Scene change data
####

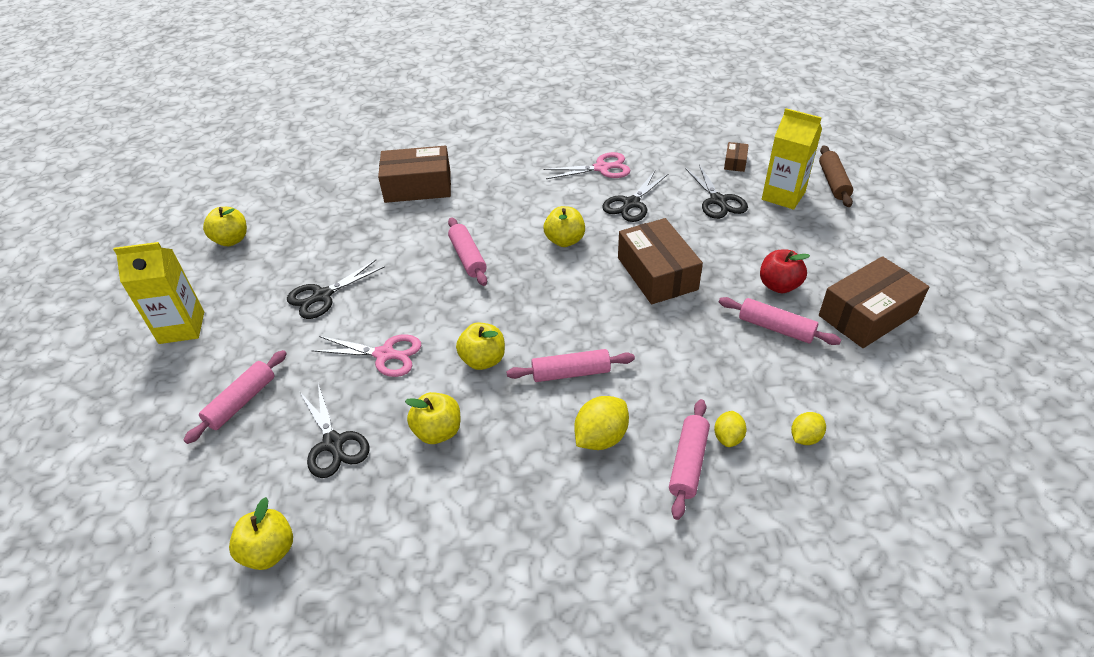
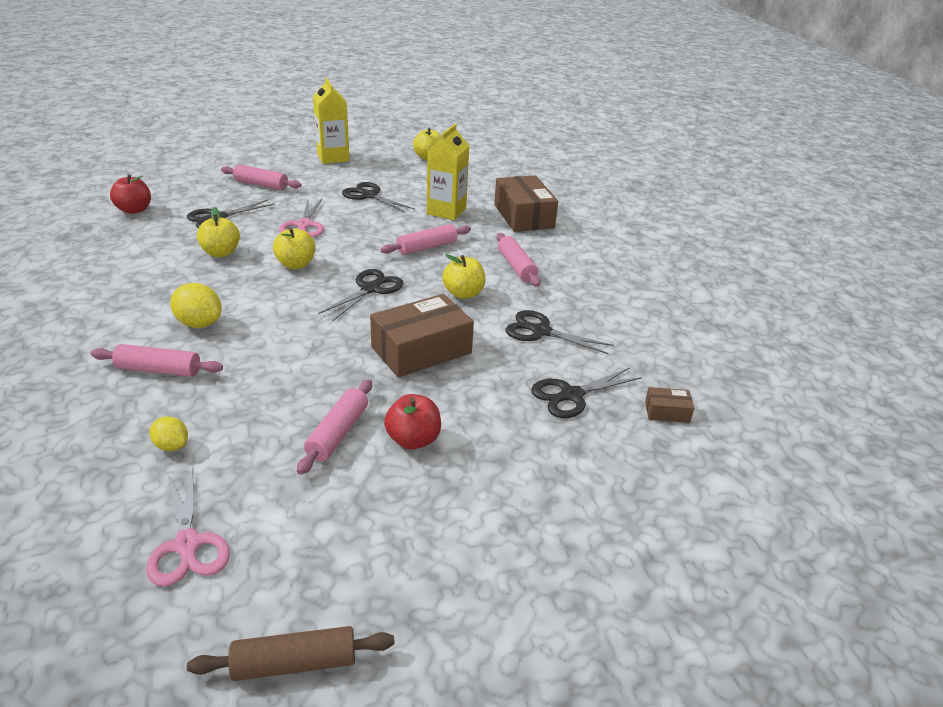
camera: 75 degrees right, 10 degrees down
yellow apple [229,497,293,570] -> red apple [110,174,151,214]
pink rolling pin [506,349,635,382] -> pink rolling pin moved to [497,233,541,287]
pink scissors [544,152,631,179] -> pink scissors moved to [146,468,230,587]
yellow lemon [714,411,747,447] -> none
yellow carton [762,108,822,210] -> yellow carton moved to [427,124,469,220]
brown rolling pin [819,145,853,207] -> brown rolling pin moved to [187,626,395,681]
brown box [819,256,929,348] -> none
none -> black scissors [319,269,404,321]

####

• Request: The expected answer is an exact copy of the lines above, beginning at the line with "pink rolling pin [506,349,635,382]" and ending at the line with "brown rolling pin [819,145,853,207]", with both ends in.

• Response area:
pink rolling pin [506,349,635,382] -> pink rolling pin moved to [497,233,541,287]
pink scissors [544,152,631,179] -> pink scissors moved to [146,468,230,587]
yellow lemon [714,411,747,447] -> none
yellow carton [762,108,822,210] -> yellow carton moved to [427,124,469,220]
brown rolling pin [819,145,853,207] -> brown rolling pin moved to [187,626,395,681]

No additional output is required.